EXERCISE BRIEF:
Output nothing but the lines from the line with "purple sand timer 320" through the end of the listing below, both ends included.

DATA SECTION:

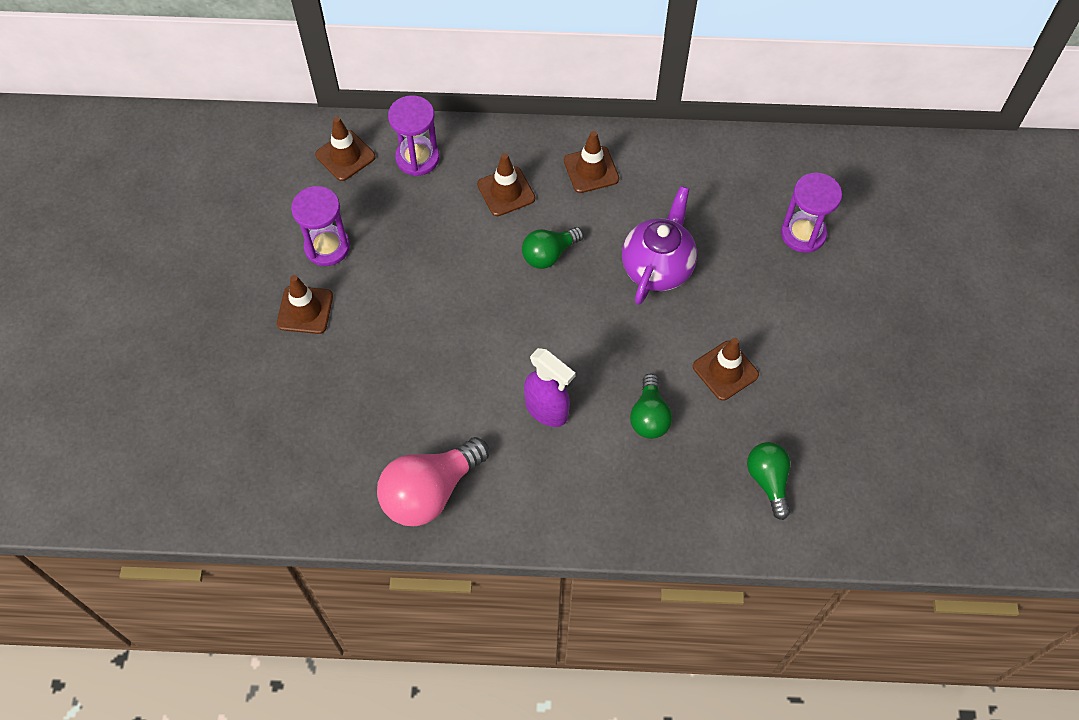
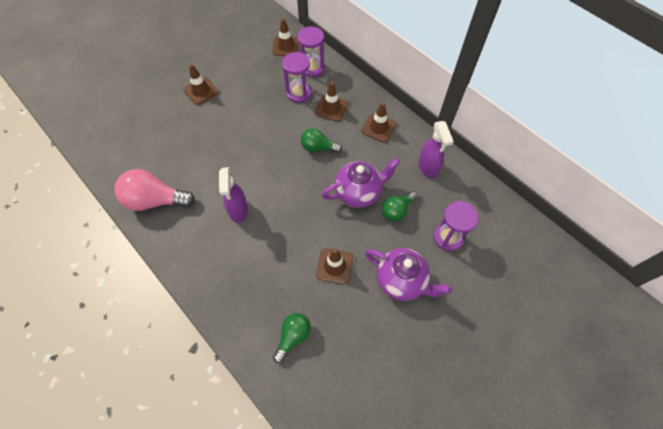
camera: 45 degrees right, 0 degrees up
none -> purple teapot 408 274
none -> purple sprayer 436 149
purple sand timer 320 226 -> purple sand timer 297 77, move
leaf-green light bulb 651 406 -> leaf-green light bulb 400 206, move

TASK SOLUTION:
purple sand timer 320 226 -> purple sand timer 297 77, move
leaf-green light bulb 651 406 -> leaf-green light bulb 400 206, move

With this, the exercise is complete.